- ACTIVITY -
Leave every picture out, then reproduce the rest of the listing exactly.

- DATA EXTRACT -
[Start of section]

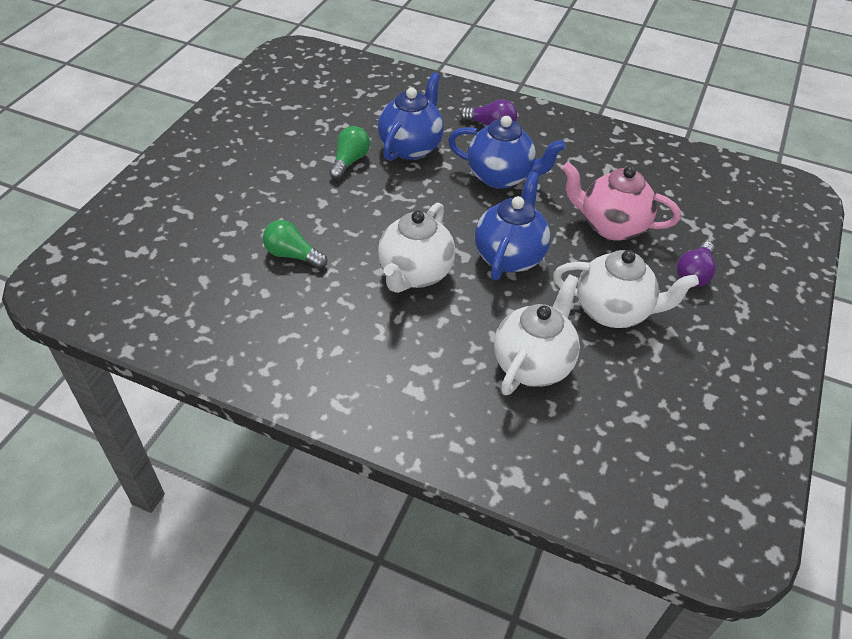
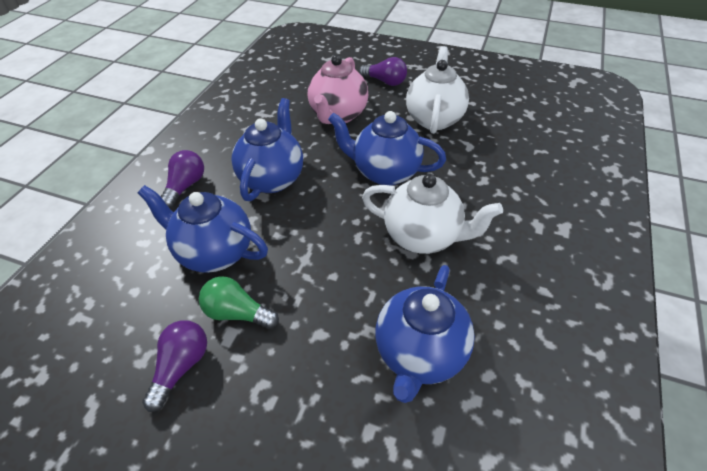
camera: 90 degrees left, 0 degrees up
(292, 255) = (419, 354): green light bulb -> blue teapot
(311, 138) = (181, 367): none -> purple light bulb
(533, 364) = (503, 160): white teapot -> none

[End of section]

- YOUR SOLUTION -
camera: 90 degrees left, 0 degrees up
(292, 255) = (419, 354): green light bulb -> blue teapot
(311, 138) = (181, 367): none -> purple light bulb
(533, 364) = (503, 160): white teapot -> none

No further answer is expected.